======== DATA SUPPLIED

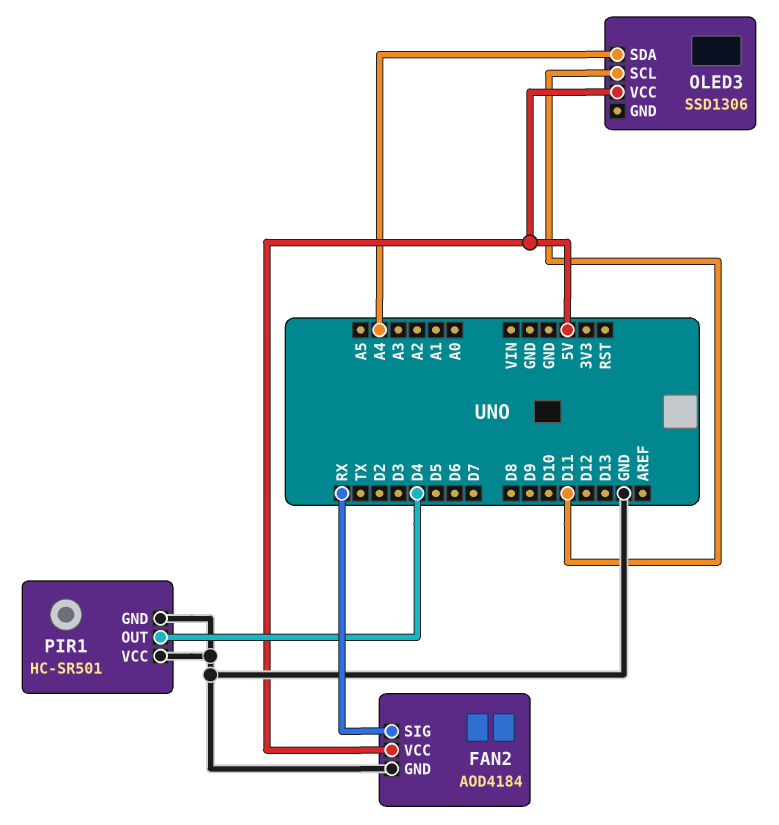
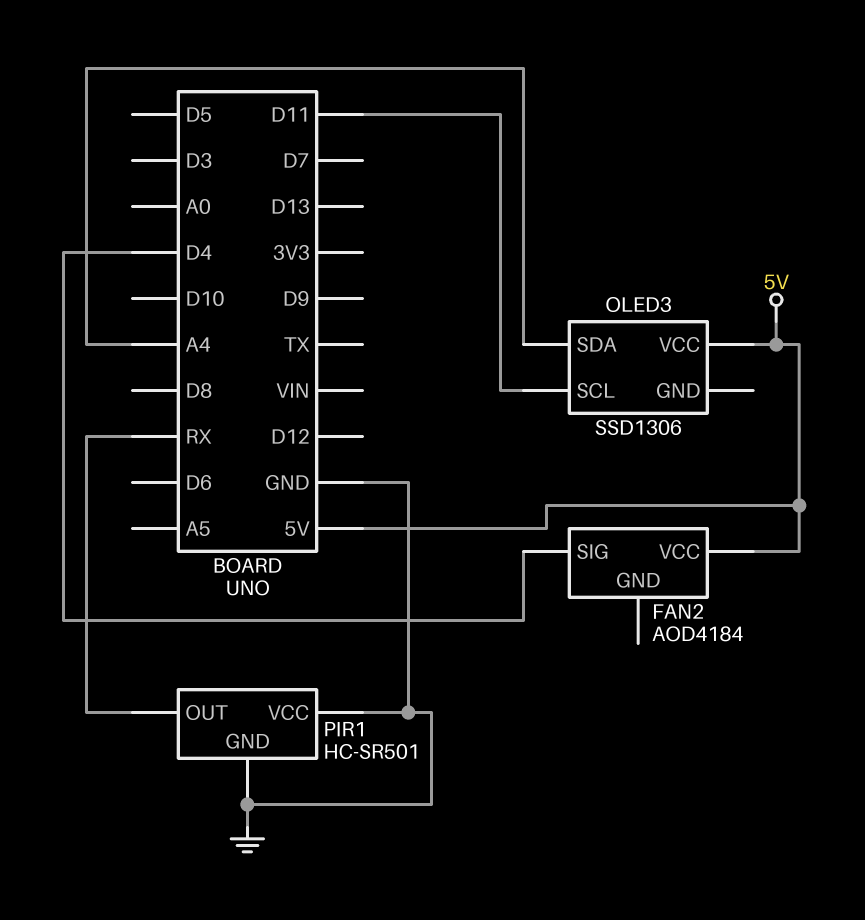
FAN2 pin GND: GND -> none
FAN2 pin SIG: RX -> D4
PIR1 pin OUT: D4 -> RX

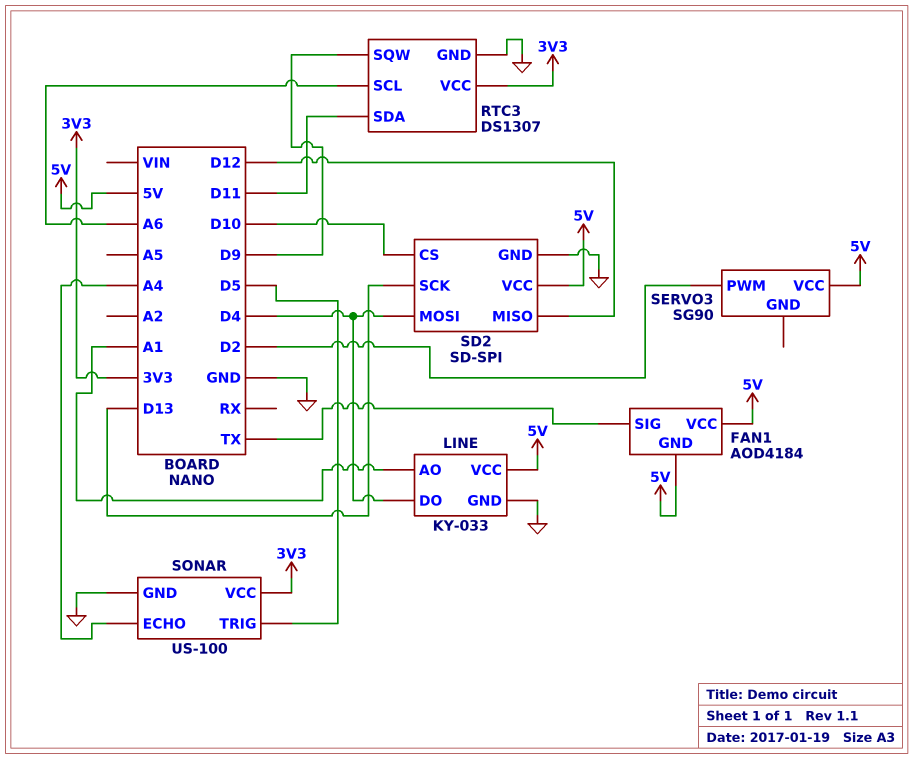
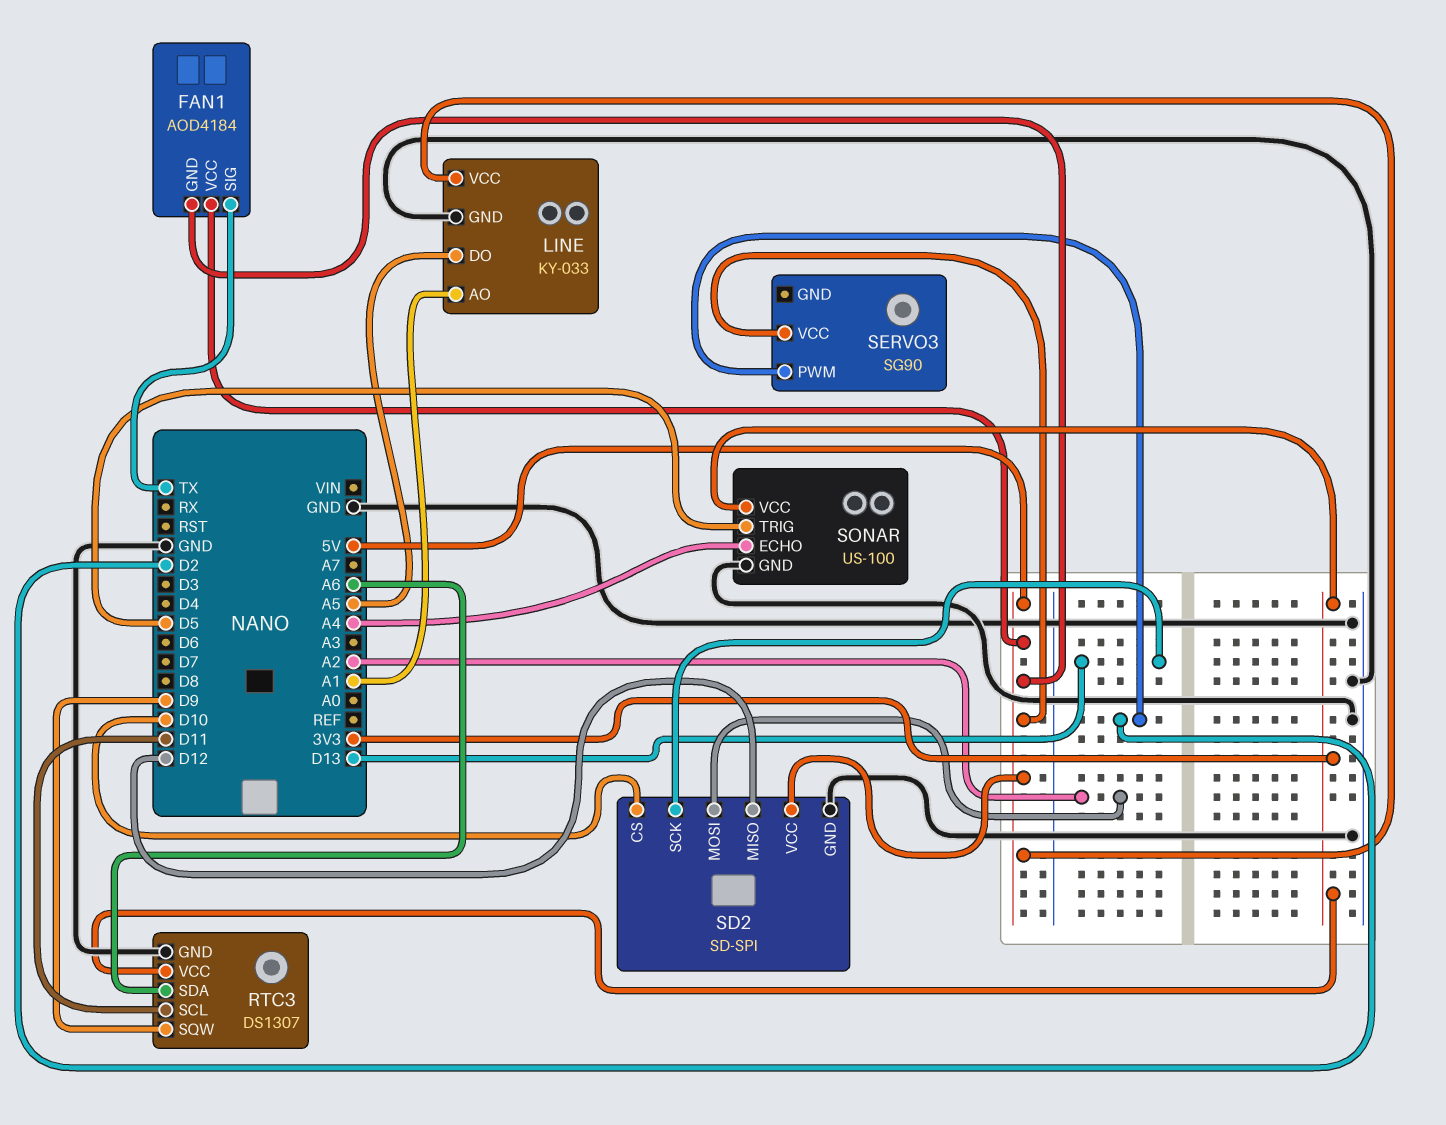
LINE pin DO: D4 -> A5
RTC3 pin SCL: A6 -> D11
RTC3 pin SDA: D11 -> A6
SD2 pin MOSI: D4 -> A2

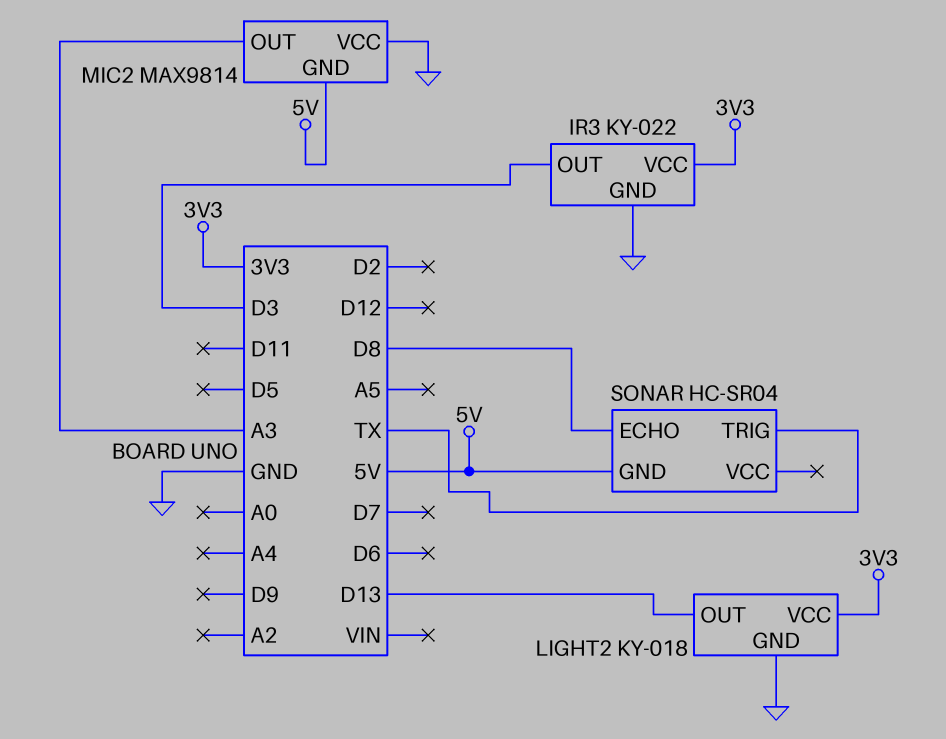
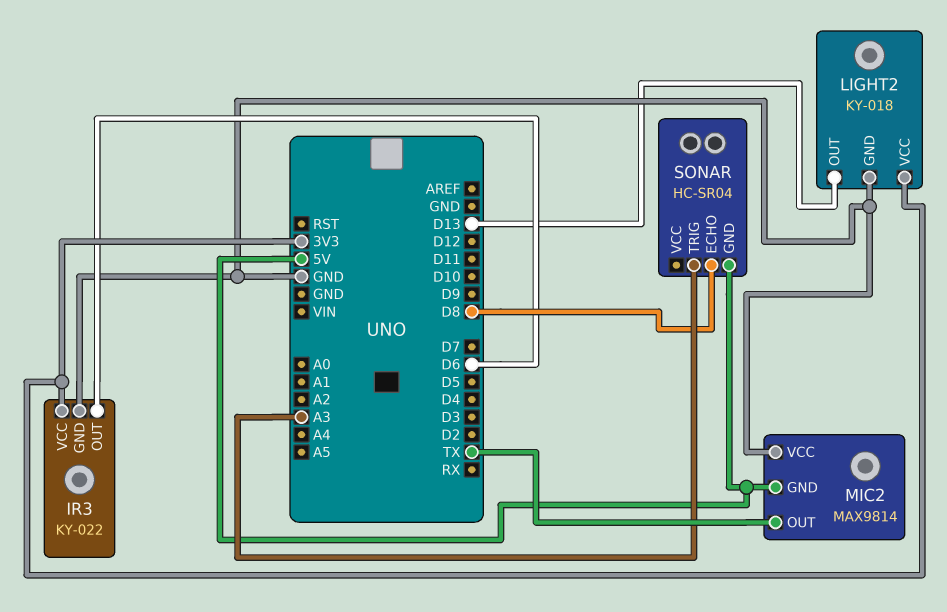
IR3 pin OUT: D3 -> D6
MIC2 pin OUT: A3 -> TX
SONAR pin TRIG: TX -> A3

================

Omit all pictures while transcribing the entries verbatim.

● **RESPONSE**
FAN2 pin GND: GND -> none
FAN2 pin SIG: RX -> D4
PIR1 pin OUT: D4 -> RX

LINE pin DO: D4 -> A5
RTC3 pin SCL: A6 -> D11
RTC3 pin SDA: D11 -> A6
SD2 pin MOSI: D4 -> A2

IR3 pin OUT: D3 -> D6
MIC2 pin OUT: A3 -> TX
SONAR pin TRIG: TX -> A3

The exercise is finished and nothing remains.